**EXERCISE PROMPT**
Without the pictures, give the entries below again exactly as written.
── DATA EXTRACT ──
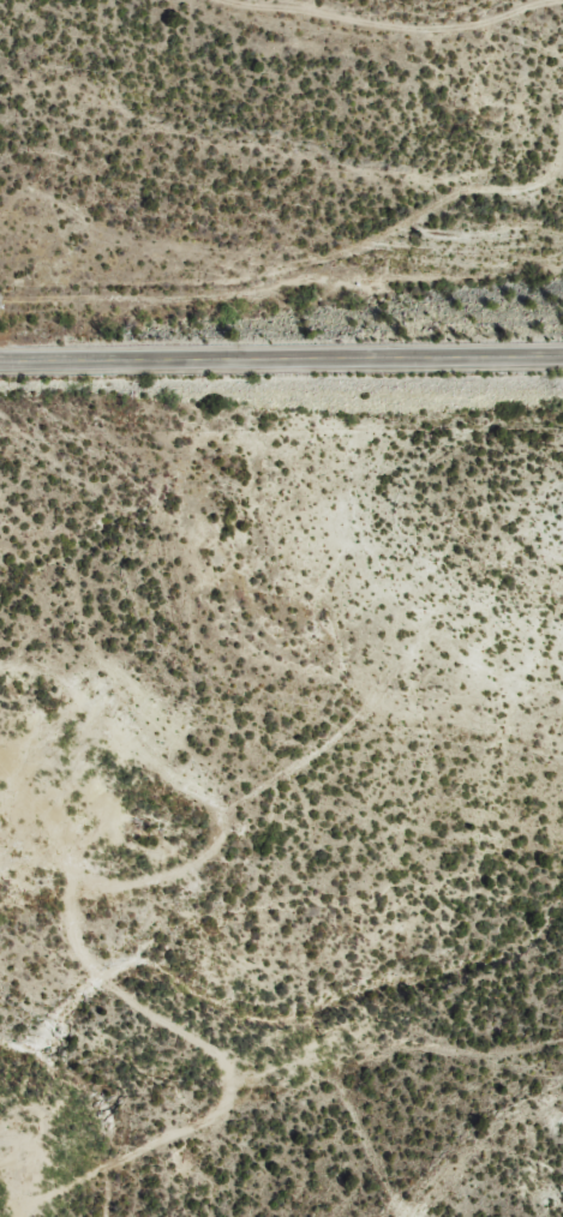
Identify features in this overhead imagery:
road: (281, 357)
road: (173, 1052)

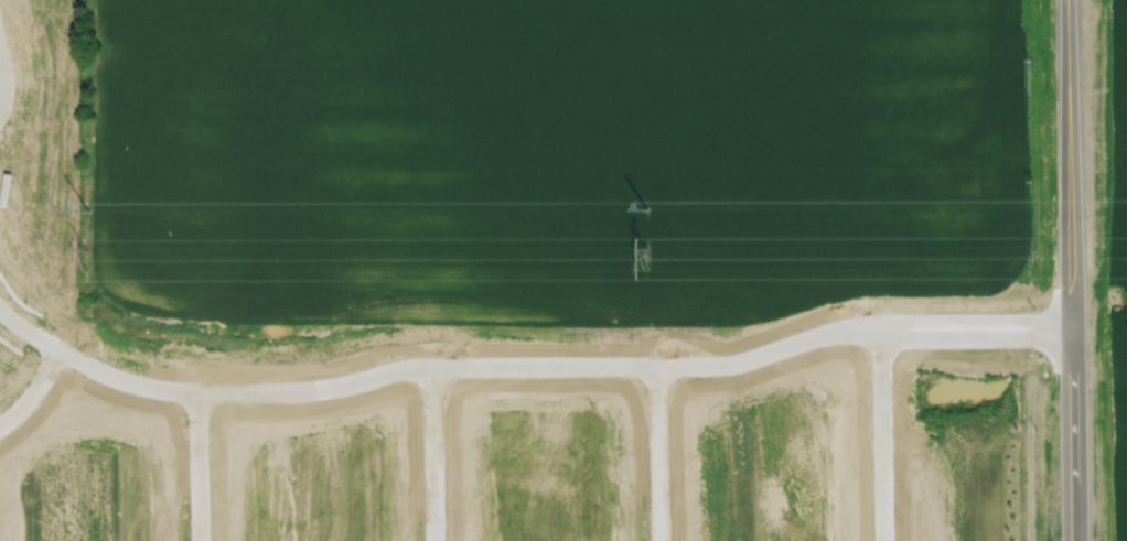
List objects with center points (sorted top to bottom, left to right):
road: (3, 77)
power tower: (86, 208)
power tower: (645, 210)
power tower: (645, 257)
power tower: (81, 258)
road: (1070, 270)
road: (512, 360)
road: (47, 400)
road: (886, 434)
road: (662, 448)
road: (433, 451)
road: (198, 468)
───
**RESPONSE BELOW**
Identify features in this overhead imagery:
road: (281, 357)
road: (173, 1052)

List objects with center points (sorted top to bottom, left to right):
road: (3, 77)
power tower: (86, 208)
power tower: (645, 210)
power tower: (645, 257)
power tower: (81, 258)
road: (1070, 270)
road: (512, 360)
road: (47, 400)
road: (886, 434)
road: (662, 448)
road: (433, 451)
road: (198, 468)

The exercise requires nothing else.